PROVIDED MATERIAL Start Marker

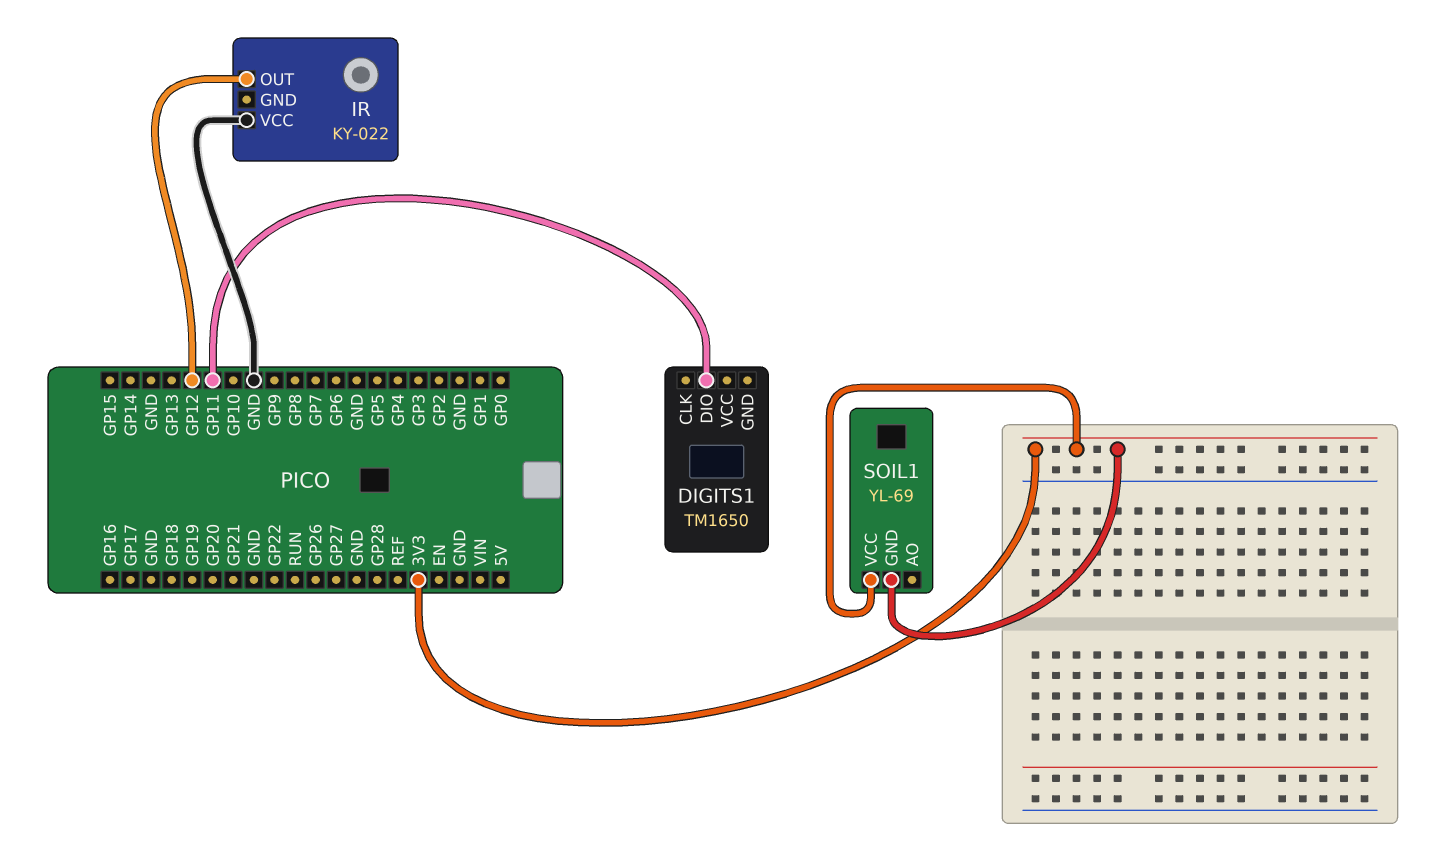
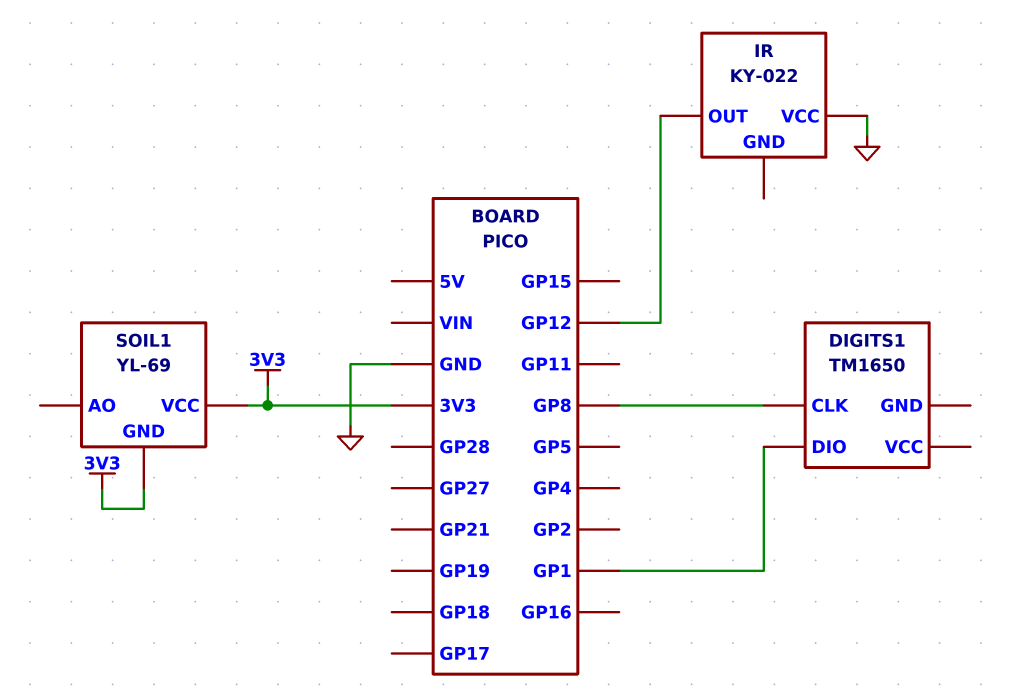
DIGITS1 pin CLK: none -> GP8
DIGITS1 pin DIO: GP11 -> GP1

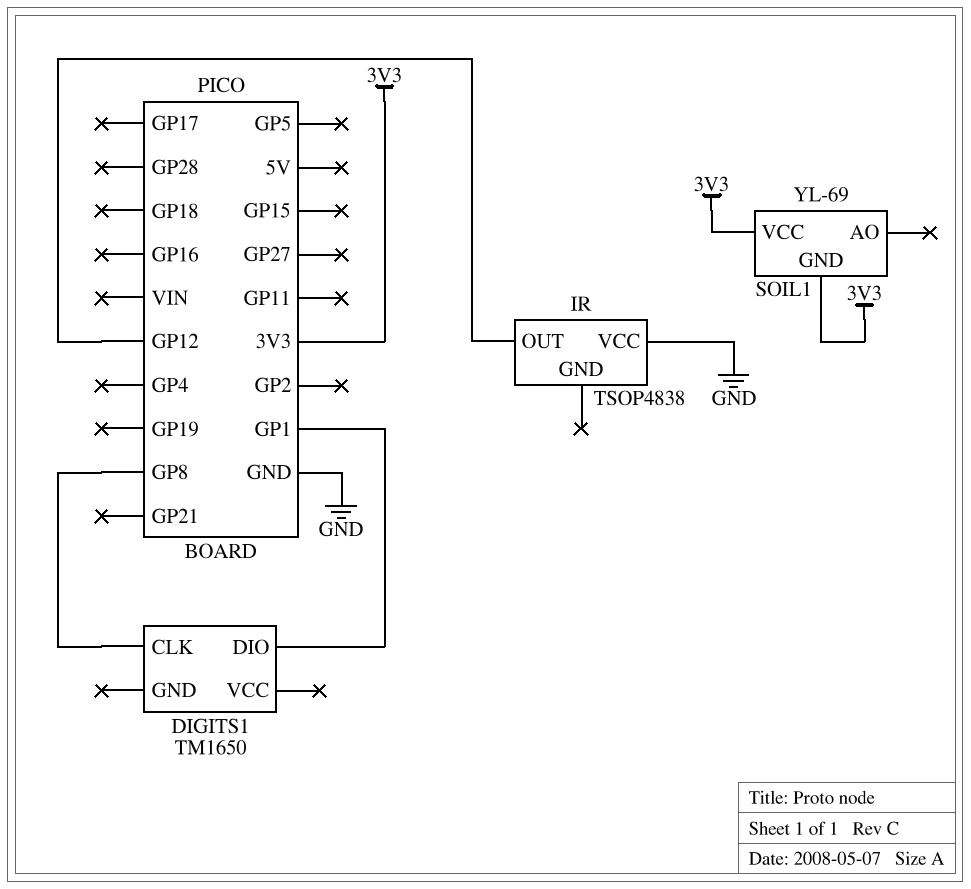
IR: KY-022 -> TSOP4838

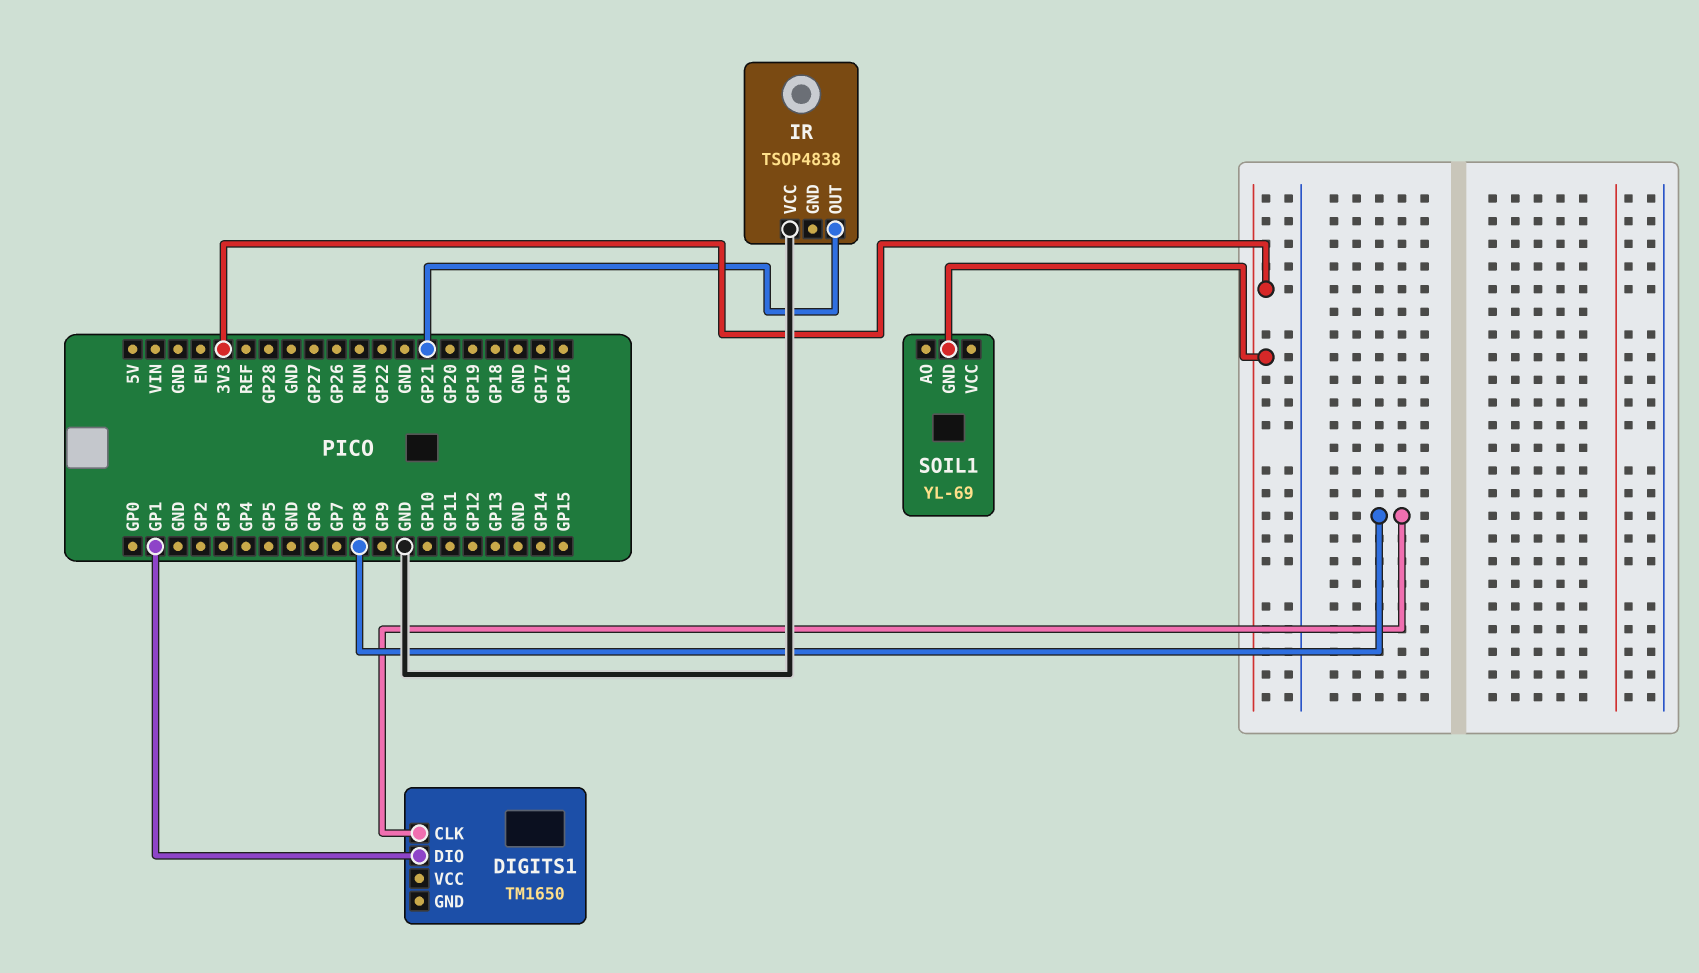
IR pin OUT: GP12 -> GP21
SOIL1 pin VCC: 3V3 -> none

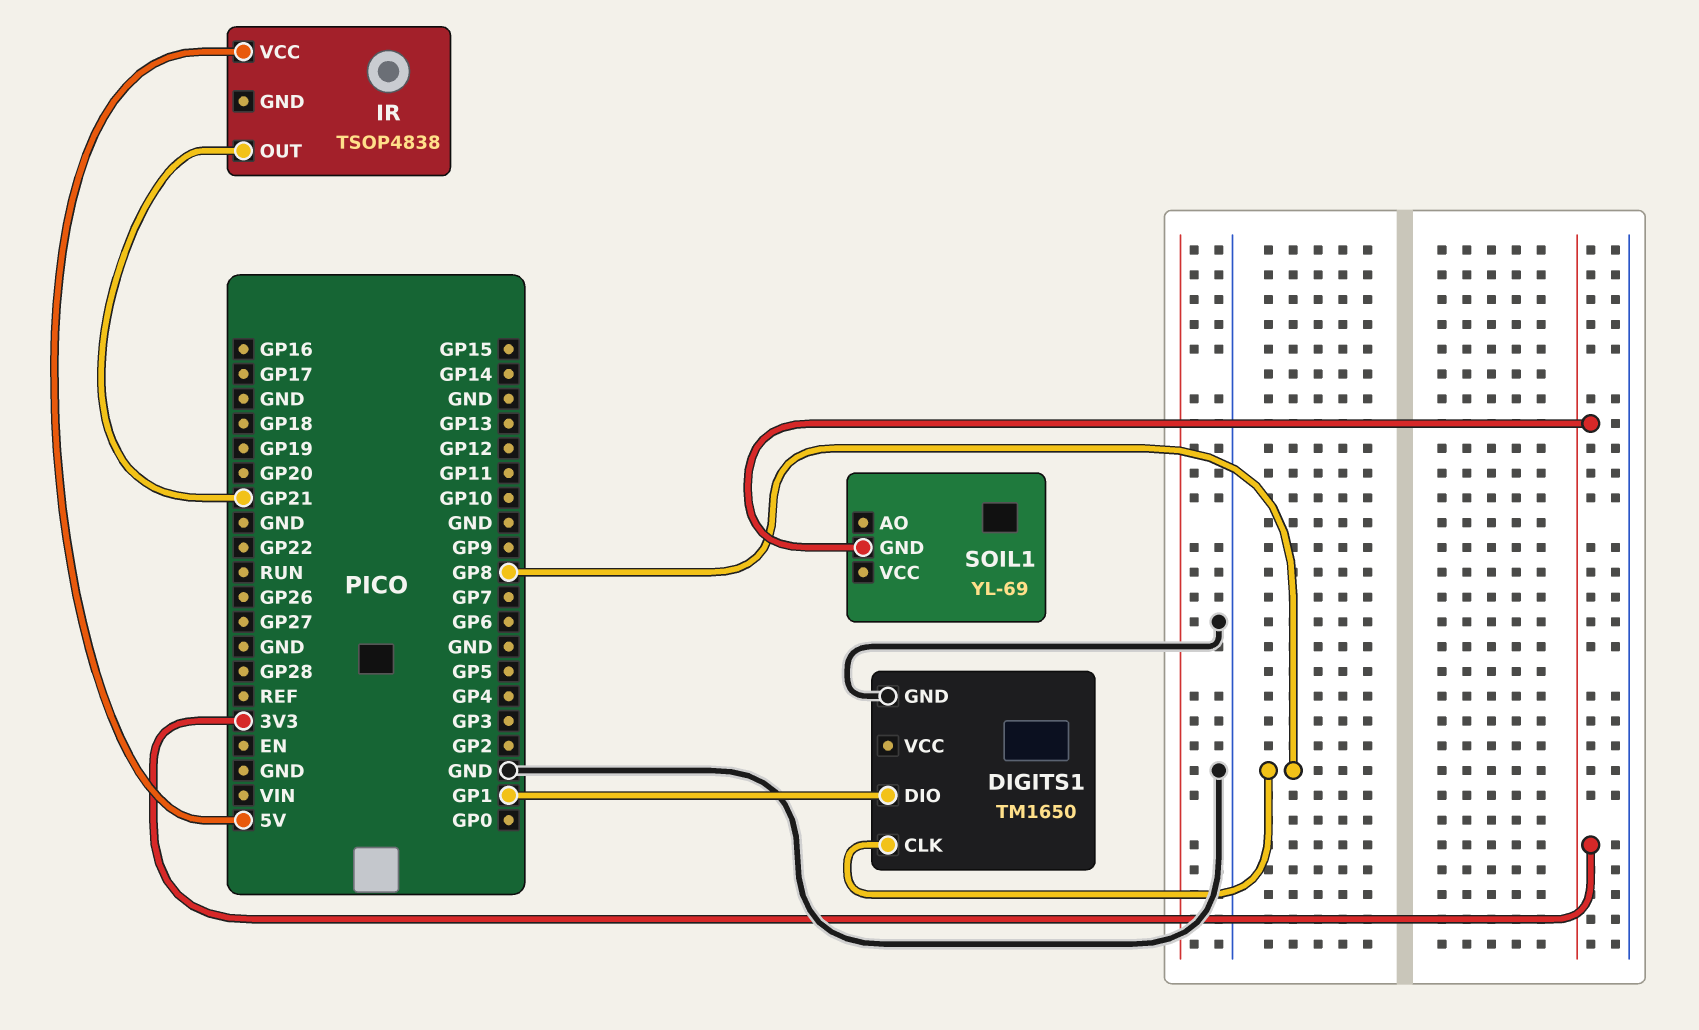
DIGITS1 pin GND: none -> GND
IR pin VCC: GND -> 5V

PROVIDED MATERIAL End Marker

_ABOUT THIS EXERCISE_
Which lines of the records contain "none"? Show each of them.

_RESULT OF THIS TASK_
DIGITS1 pin CLK: none -> GP8
SOIL1 pin VCC: 3V3 -> none
DIGITS1 pin GND: none -> GND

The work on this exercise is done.